### GOAL OF THE EXERCISE
Transcribe exactly each line of the entries, from the opening line to the line with "U7: OR 74LS32", with both of those lines included.
● ● ● ● ●
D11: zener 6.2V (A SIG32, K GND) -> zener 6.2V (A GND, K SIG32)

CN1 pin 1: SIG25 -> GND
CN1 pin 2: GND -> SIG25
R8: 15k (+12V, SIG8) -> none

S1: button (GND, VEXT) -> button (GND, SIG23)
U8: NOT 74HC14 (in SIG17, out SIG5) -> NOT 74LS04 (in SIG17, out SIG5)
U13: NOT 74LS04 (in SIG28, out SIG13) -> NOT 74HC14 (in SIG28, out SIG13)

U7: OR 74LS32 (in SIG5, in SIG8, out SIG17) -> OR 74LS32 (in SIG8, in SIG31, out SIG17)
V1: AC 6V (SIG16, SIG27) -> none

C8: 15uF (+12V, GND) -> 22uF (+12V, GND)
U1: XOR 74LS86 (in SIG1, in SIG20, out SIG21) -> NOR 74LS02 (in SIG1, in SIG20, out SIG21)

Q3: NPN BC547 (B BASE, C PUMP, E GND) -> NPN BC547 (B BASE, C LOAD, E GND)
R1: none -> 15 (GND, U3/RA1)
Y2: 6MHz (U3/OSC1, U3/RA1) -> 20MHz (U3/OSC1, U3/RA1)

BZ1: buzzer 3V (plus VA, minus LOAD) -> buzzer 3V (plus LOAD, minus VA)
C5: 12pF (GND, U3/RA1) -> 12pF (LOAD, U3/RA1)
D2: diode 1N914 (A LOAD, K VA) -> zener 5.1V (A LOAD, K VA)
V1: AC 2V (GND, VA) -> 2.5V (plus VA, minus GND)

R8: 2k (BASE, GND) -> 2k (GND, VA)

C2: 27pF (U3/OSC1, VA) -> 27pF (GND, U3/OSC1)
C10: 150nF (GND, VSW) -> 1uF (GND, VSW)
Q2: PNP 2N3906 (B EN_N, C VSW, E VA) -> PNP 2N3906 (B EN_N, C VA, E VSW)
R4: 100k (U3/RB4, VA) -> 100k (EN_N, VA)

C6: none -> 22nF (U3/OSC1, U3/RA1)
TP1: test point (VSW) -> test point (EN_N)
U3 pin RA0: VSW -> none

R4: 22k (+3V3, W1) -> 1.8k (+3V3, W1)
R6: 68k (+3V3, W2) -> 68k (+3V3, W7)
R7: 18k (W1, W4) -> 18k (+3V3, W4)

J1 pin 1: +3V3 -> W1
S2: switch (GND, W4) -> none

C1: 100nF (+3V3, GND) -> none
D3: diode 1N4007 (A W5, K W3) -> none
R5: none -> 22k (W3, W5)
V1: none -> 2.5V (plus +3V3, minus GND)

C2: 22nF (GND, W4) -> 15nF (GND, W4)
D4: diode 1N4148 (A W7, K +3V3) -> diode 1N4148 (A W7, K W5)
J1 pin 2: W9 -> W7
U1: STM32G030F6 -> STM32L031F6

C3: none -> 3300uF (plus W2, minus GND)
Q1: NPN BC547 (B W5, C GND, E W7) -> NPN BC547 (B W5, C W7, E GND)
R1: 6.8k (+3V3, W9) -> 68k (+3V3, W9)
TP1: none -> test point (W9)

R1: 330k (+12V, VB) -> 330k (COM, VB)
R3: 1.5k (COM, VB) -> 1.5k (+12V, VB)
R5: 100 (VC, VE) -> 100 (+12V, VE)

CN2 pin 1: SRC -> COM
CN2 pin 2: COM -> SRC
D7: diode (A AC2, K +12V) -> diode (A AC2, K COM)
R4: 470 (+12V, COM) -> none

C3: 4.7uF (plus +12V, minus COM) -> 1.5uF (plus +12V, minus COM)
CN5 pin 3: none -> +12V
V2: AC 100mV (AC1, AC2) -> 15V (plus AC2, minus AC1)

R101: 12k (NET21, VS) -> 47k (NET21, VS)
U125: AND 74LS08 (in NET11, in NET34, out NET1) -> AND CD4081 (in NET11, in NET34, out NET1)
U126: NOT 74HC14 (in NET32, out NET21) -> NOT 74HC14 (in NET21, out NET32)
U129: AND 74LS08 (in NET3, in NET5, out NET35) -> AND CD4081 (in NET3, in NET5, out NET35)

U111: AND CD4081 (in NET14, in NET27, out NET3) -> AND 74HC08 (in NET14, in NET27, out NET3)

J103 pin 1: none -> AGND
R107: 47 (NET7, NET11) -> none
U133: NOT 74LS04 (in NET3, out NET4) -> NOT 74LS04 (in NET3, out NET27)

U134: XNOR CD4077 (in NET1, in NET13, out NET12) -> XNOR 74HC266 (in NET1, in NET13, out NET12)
● ● ● ● ●
### OUTPUT OF THE TASK
D11: zener 6.2V (A SIG32, K GND) -> zener 6.2V (A GND, K SIG32)

CN1 pin 1: SIG25 -> GND
CN1 pin 2: GND -> SIG25
R8: 15k (+12V, SIG8) -> none

S1: button (GND, VEXT) -> button (GND, SIG23)
U8: NOT 74HC14 (in SIG17, out SIG5) -> NOT 74LS04 (in SIG17, out SIG5)
U13: NOT 74LS04 (in SIG28, out SIG13) -> NOT 74HC14 (in SIG28, out SIG13)

U7: OR 74LS32 (in SIG5, in SIG8, out SIG17) -> OR 74LS32 (in SIG8, in SIG31, out SIG17)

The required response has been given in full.